Go through the entries below and copy each line containing the word "pyramid".

### [Excerpted records]

======

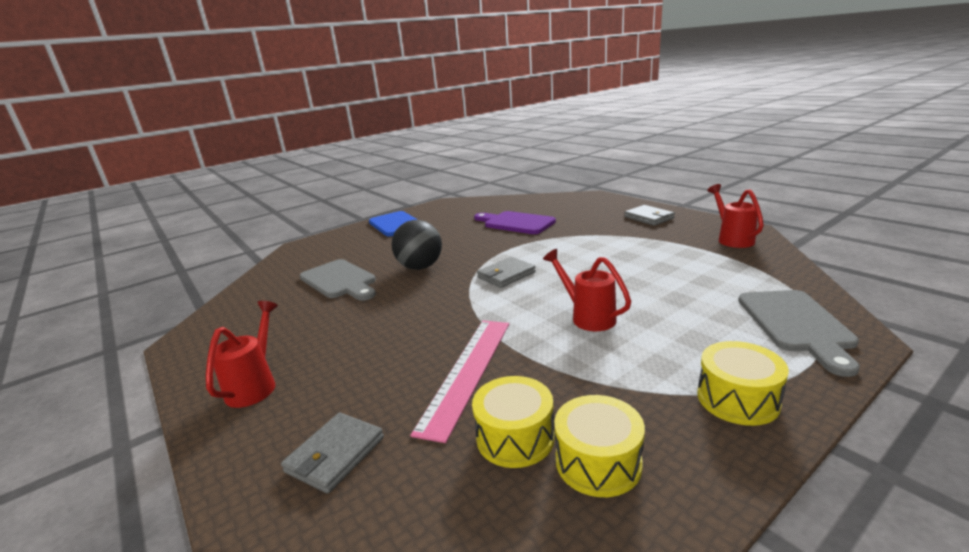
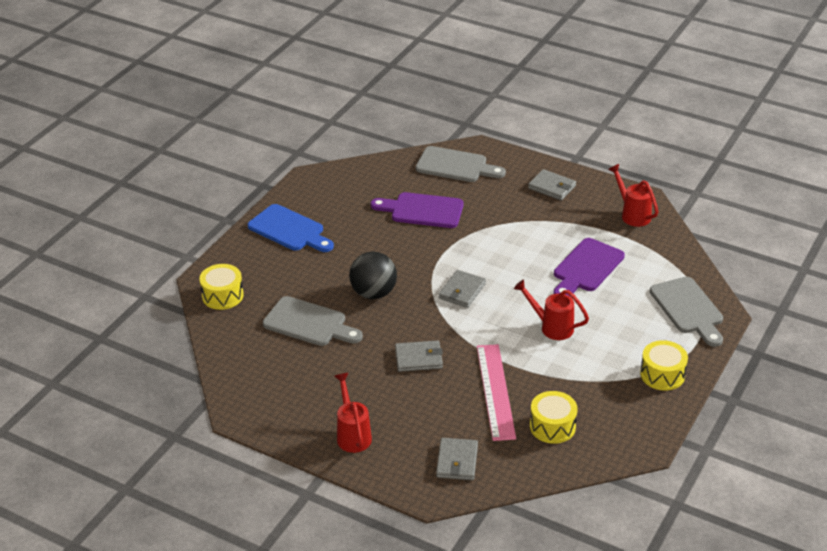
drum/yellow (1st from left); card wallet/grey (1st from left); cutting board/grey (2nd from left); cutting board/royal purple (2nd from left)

======

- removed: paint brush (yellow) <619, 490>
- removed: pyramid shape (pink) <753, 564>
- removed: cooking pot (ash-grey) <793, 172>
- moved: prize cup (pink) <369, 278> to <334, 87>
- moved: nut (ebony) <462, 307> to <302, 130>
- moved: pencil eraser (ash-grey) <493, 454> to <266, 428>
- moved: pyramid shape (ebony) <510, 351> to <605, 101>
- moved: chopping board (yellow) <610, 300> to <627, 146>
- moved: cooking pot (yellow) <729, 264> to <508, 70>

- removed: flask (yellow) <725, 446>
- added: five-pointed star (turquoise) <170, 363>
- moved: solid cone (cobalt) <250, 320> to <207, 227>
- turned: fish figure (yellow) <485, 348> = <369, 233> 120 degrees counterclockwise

======

### [Solved exercise]
- removed: pyramid shape (pink) <753, 564>
- moved: pyramid shape (ebony) <510, 351> to <605, 101>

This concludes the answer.